● **Aim of the exercise**
From the records below, copy each line that has the word "shifted" in it.

*** Material supplied

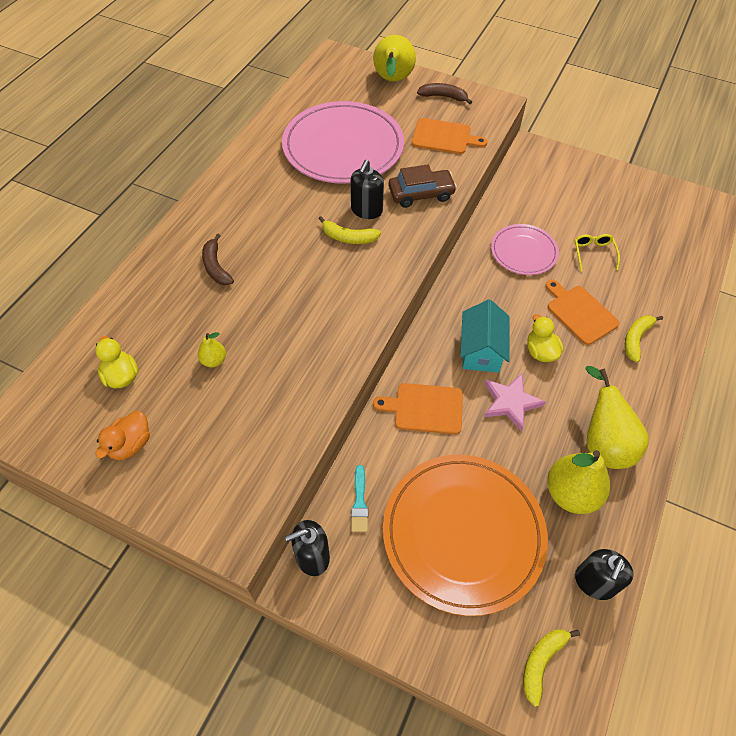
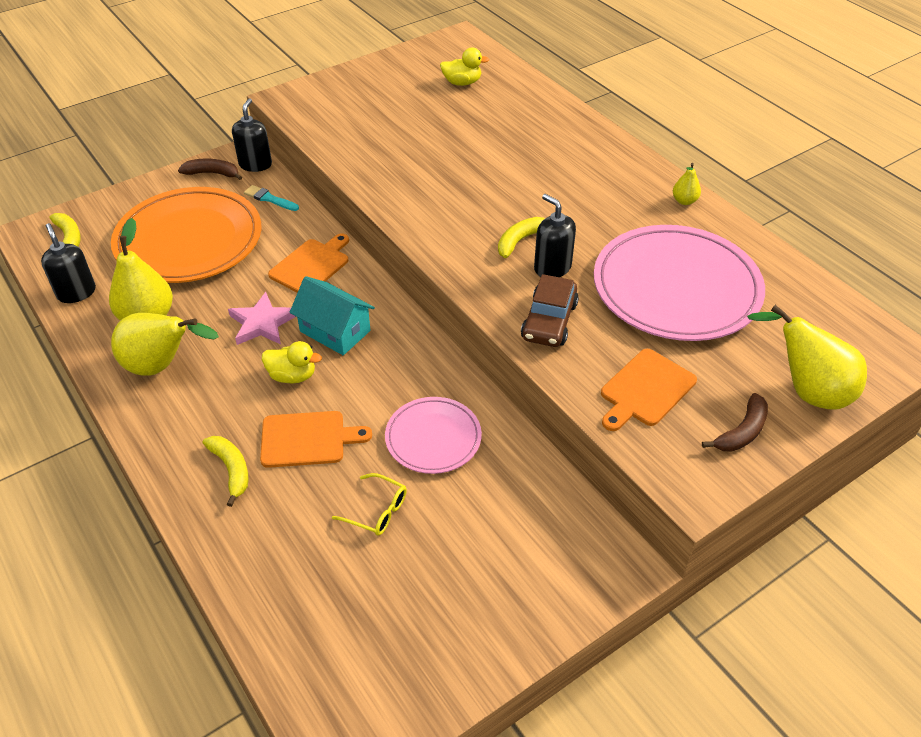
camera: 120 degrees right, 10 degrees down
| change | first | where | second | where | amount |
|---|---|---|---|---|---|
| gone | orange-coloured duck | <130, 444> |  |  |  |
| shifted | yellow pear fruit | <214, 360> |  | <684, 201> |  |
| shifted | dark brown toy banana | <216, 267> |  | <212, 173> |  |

******

● **Solution for this exercise**
| shifted | yellow pear fruit | <214, 360> |  | <684, 201> |  |
| shifted | dark brown toy banana | <216, 267> |  | <212, 173> |  |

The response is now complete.